» Task objective
What are the lines below, starting at the line containing "vulufenu (brown) [337" and ending at the line containing "ponipal (black) [389"? Write them out exactly, ends included, without pictures.

» Object matching data
- - -
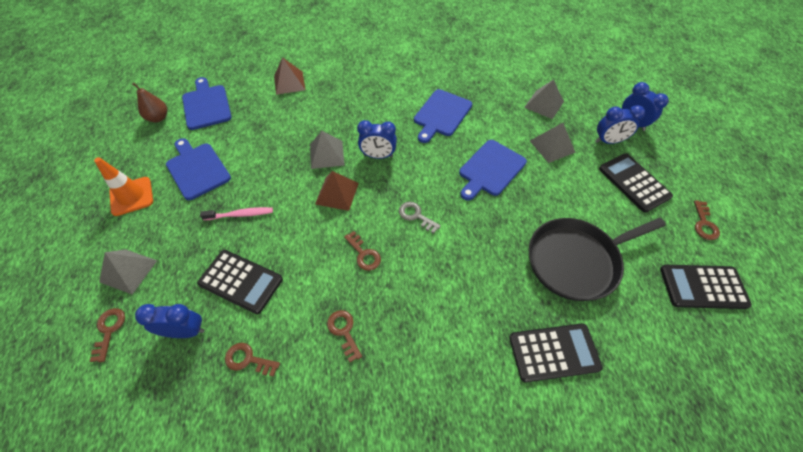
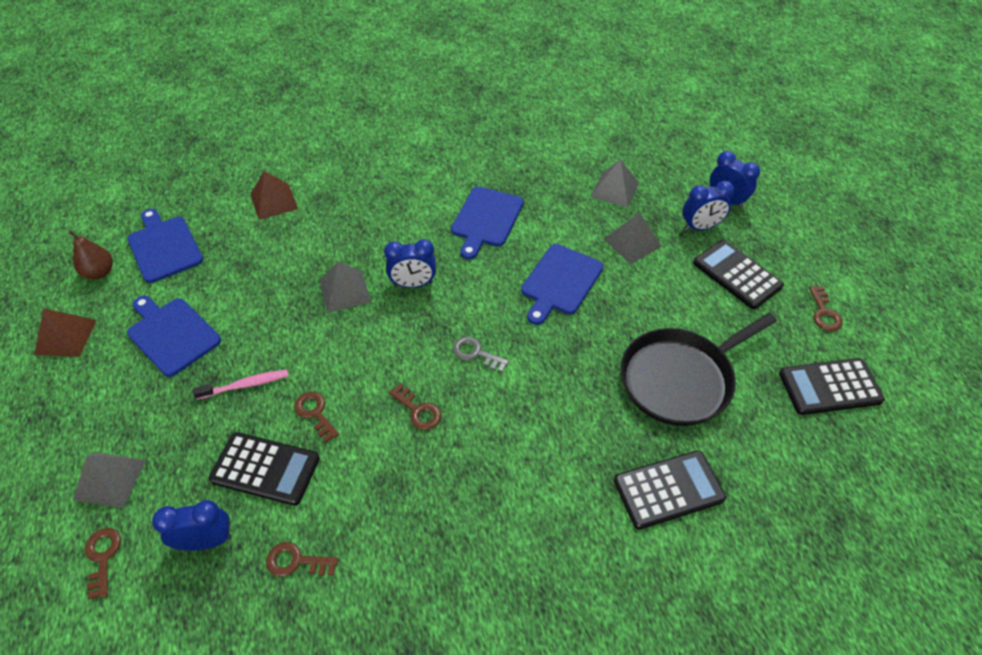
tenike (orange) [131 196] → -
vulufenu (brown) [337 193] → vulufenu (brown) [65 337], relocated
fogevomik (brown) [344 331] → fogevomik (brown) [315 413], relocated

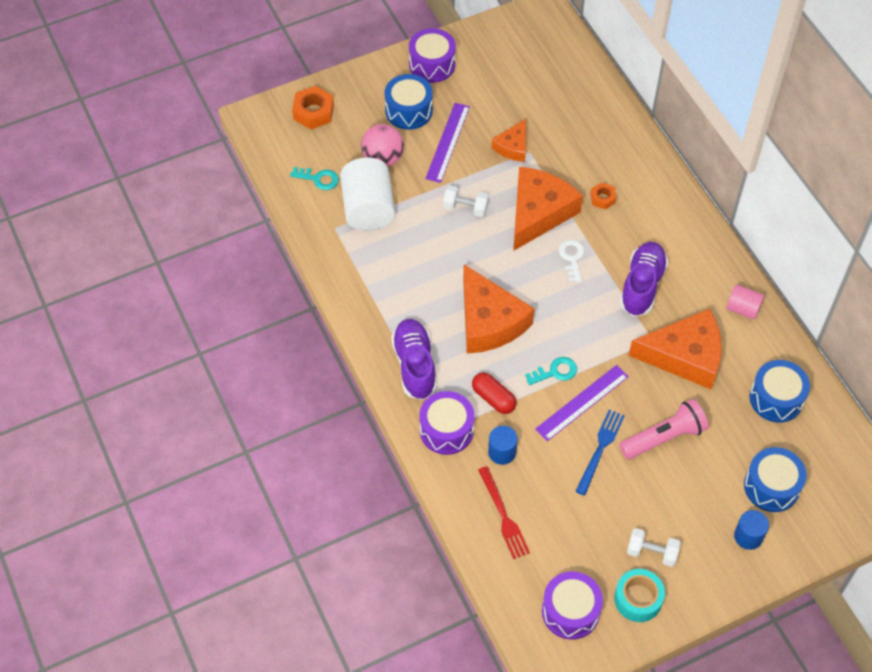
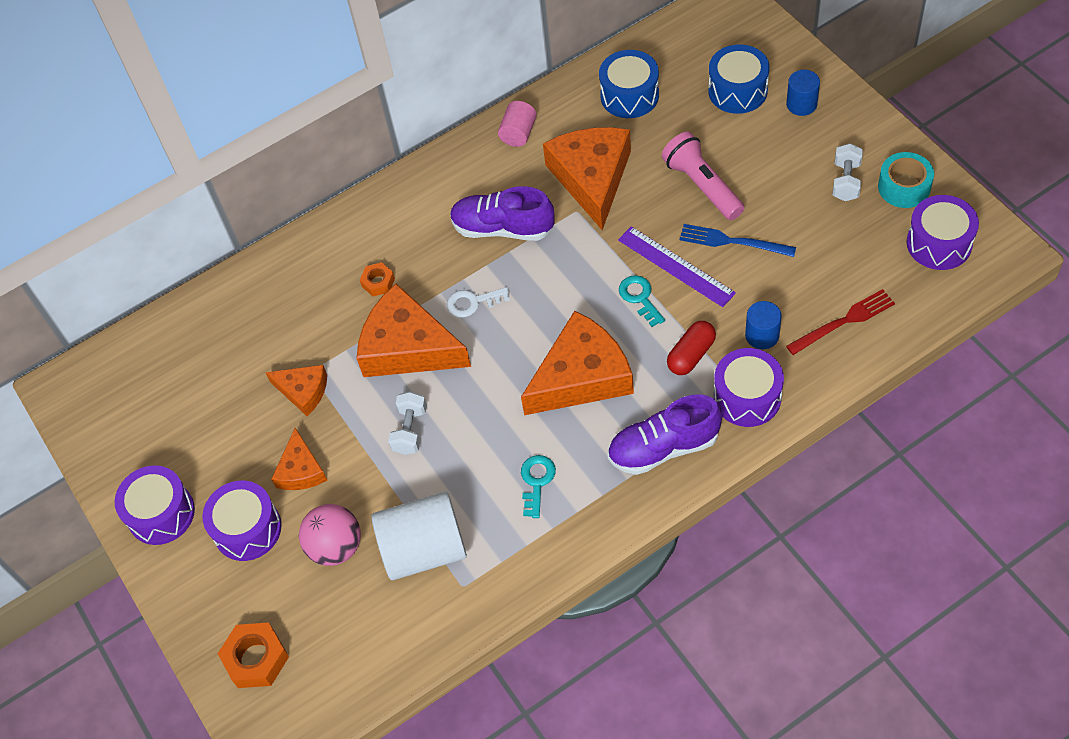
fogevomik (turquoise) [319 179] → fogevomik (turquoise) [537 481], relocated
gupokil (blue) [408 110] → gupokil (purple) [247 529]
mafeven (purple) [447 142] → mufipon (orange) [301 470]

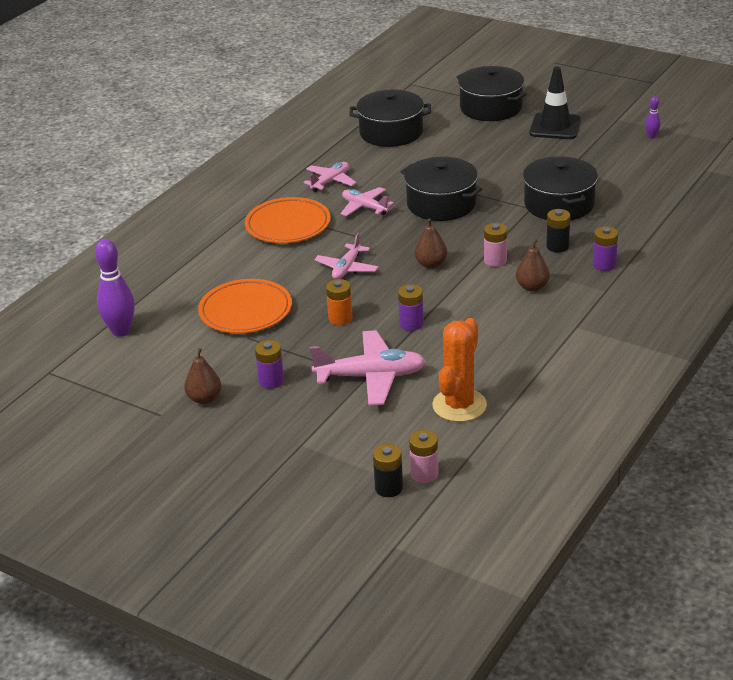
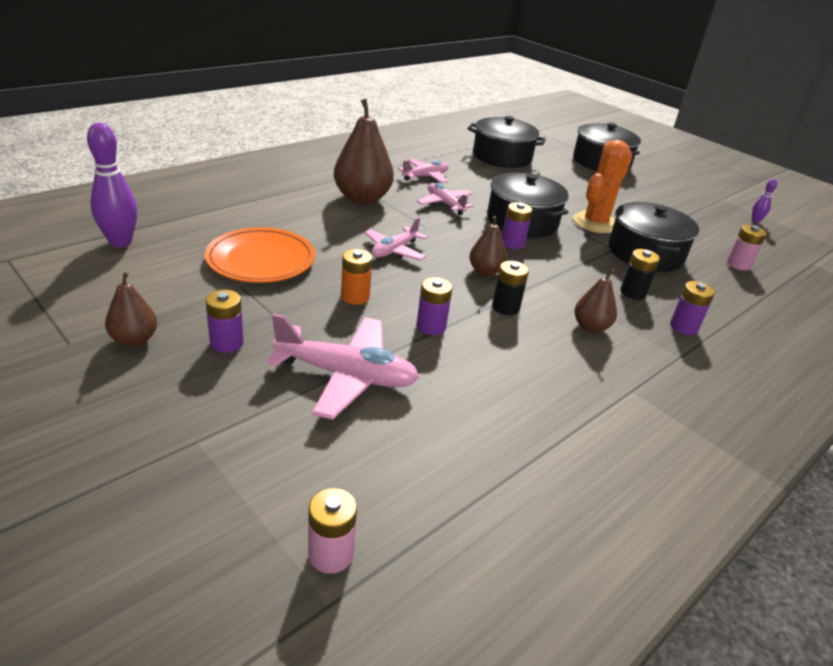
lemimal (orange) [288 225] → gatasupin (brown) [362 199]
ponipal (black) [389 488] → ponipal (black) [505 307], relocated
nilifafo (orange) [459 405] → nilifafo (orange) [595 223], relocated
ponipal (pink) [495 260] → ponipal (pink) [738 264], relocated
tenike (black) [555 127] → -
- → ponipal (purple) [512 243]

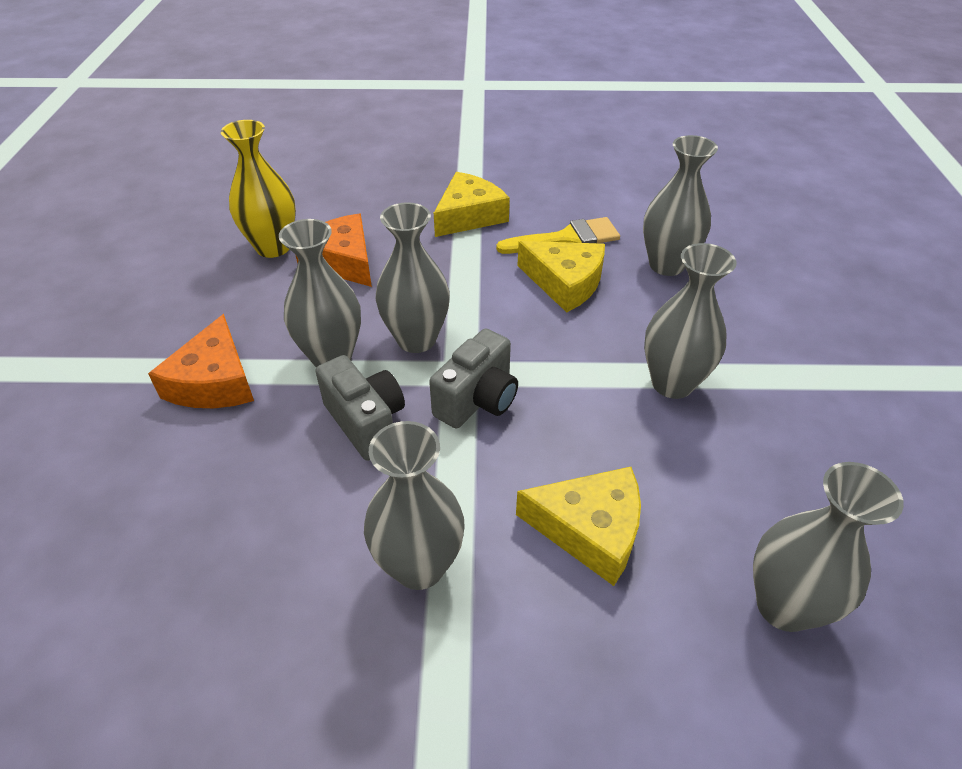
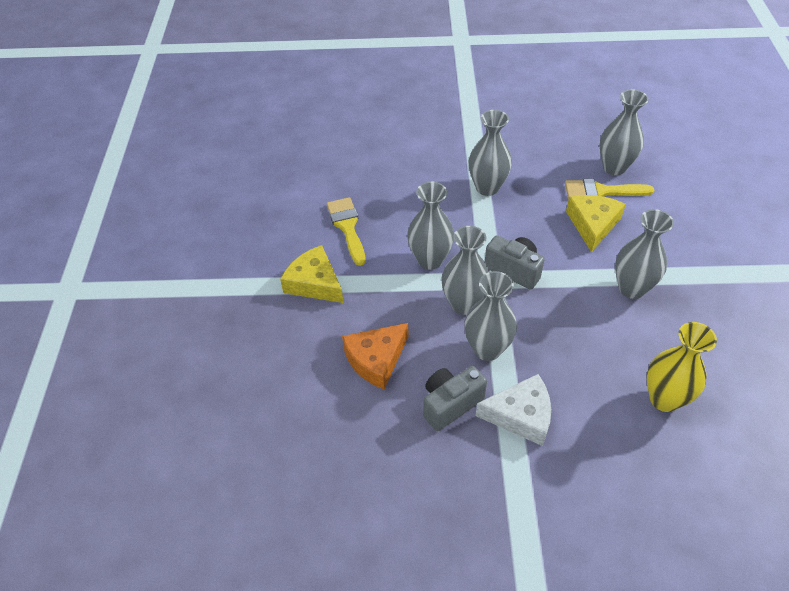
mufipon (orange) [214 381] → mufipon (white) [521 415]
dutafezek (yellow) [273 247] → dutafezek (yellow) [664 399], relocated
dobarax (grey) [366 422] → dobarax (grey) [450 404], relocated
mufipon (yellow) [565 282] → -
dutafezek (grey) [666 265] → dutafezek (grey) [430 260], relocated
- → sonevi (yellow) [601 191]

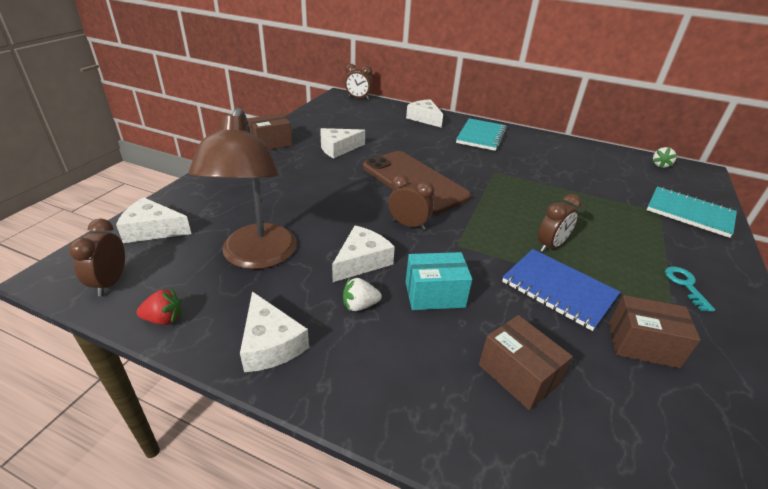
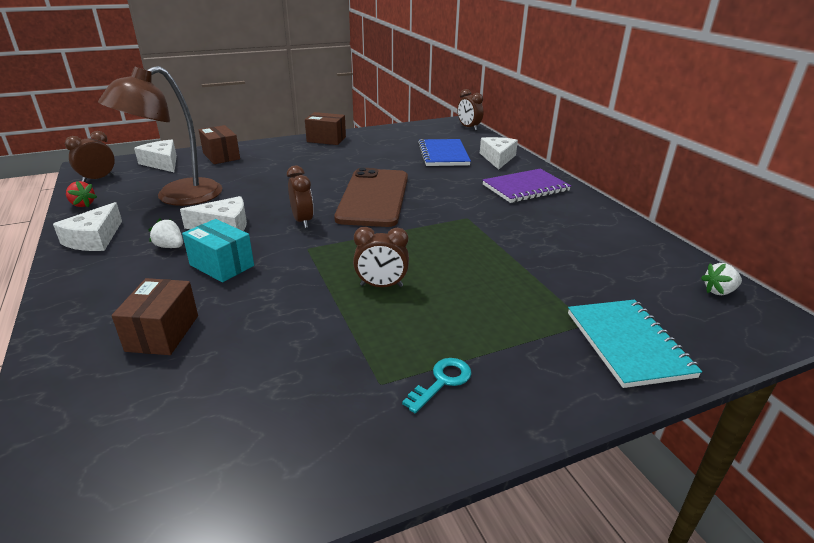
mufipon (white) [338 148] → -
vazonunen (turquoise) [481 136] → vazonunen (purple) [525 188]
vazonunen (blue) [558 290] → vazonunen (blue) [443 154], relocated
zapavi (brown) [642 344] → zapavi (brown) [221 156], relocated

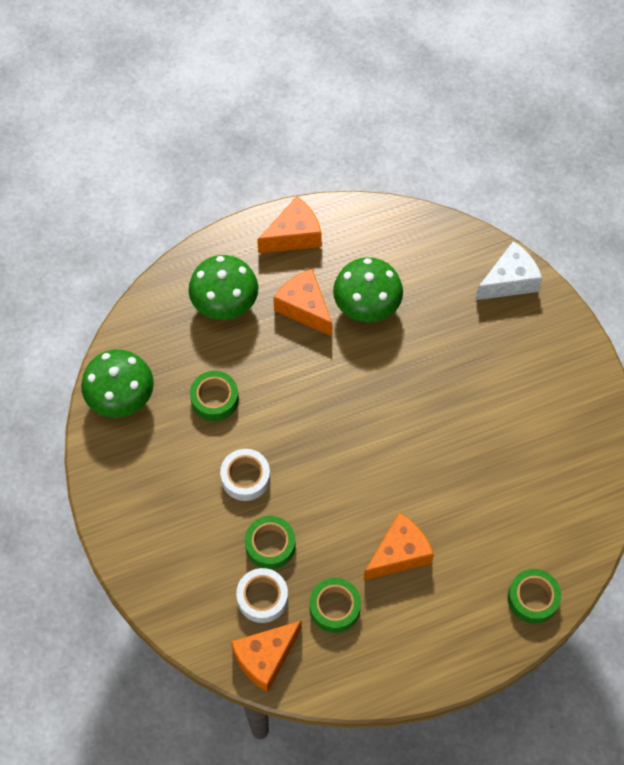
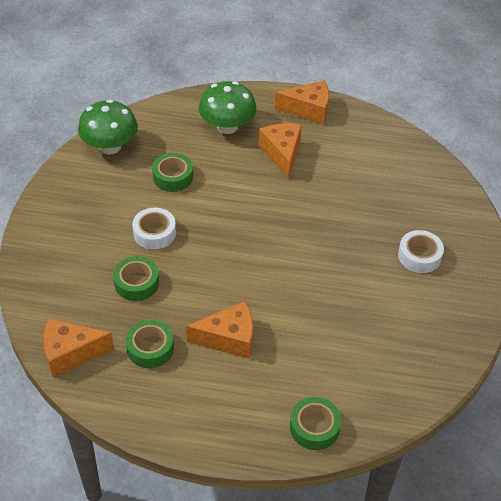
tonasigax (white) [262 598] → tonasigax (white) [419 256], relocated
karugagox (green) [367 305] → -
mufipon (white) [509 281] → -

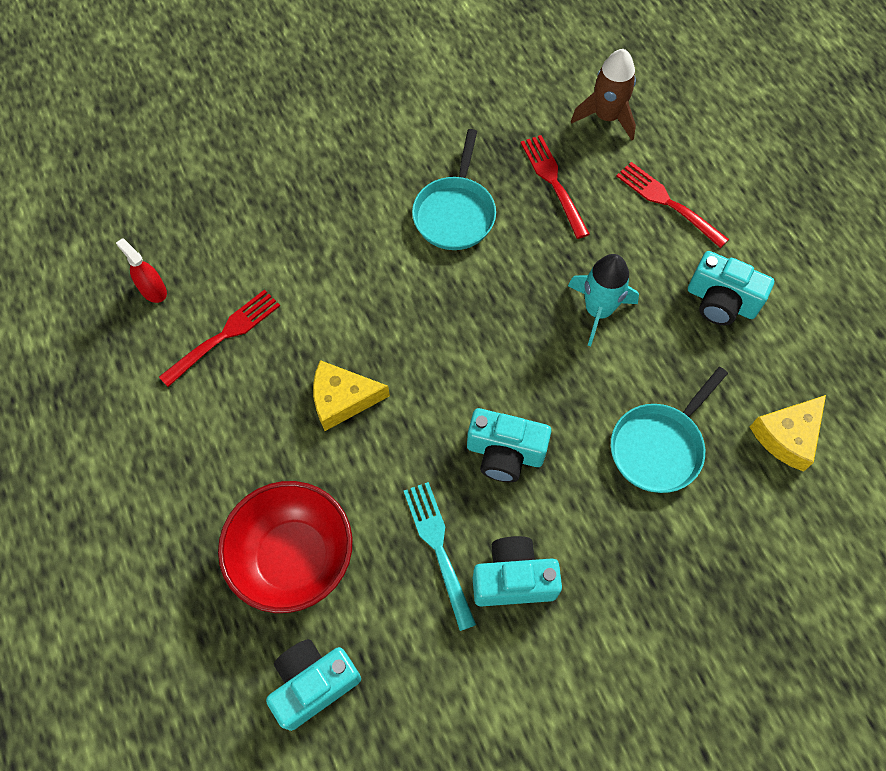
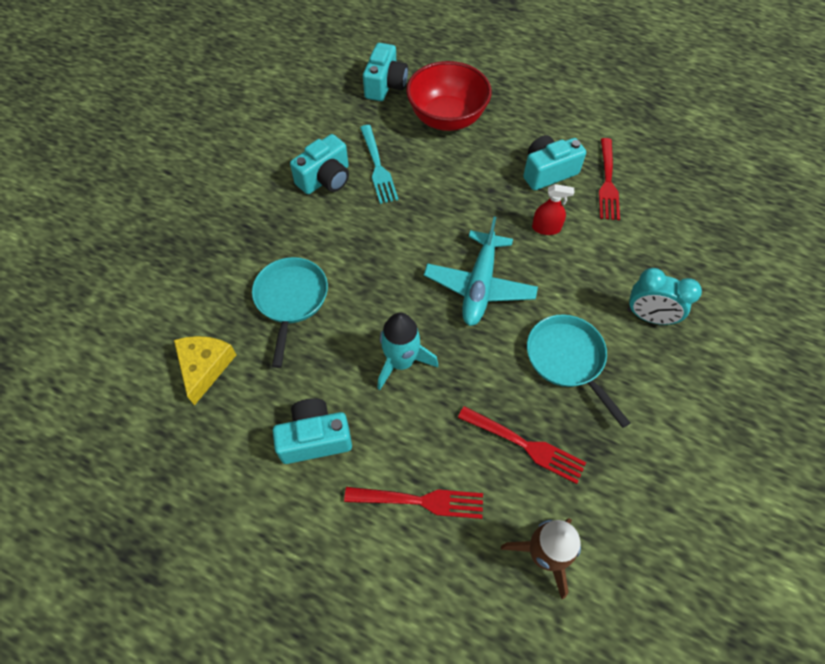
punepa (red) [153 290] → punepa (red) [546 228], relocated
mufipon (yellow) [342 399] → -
- - -
» Answer to the exercise
vulufenu (brown) [337 193] → vulufenu (brown) [65 337], relocated
fogevomik (brown) [344 331] → fogevomik (brown) [315 413], relocated

fogevomik (turquoise) [319 179] → fogevomik (turquoise) [537 481], relocated
gupokil (blue) [408 110] → gupokil (purple) [247 529]
mafeven (purple) [447 142] → mufipon (orange) [301 470]

lemimal (orange) [288 225] → gatasupin (brown) [362 199]
ponipal (black) [389 488] → ponipal (black) [505 307], relocated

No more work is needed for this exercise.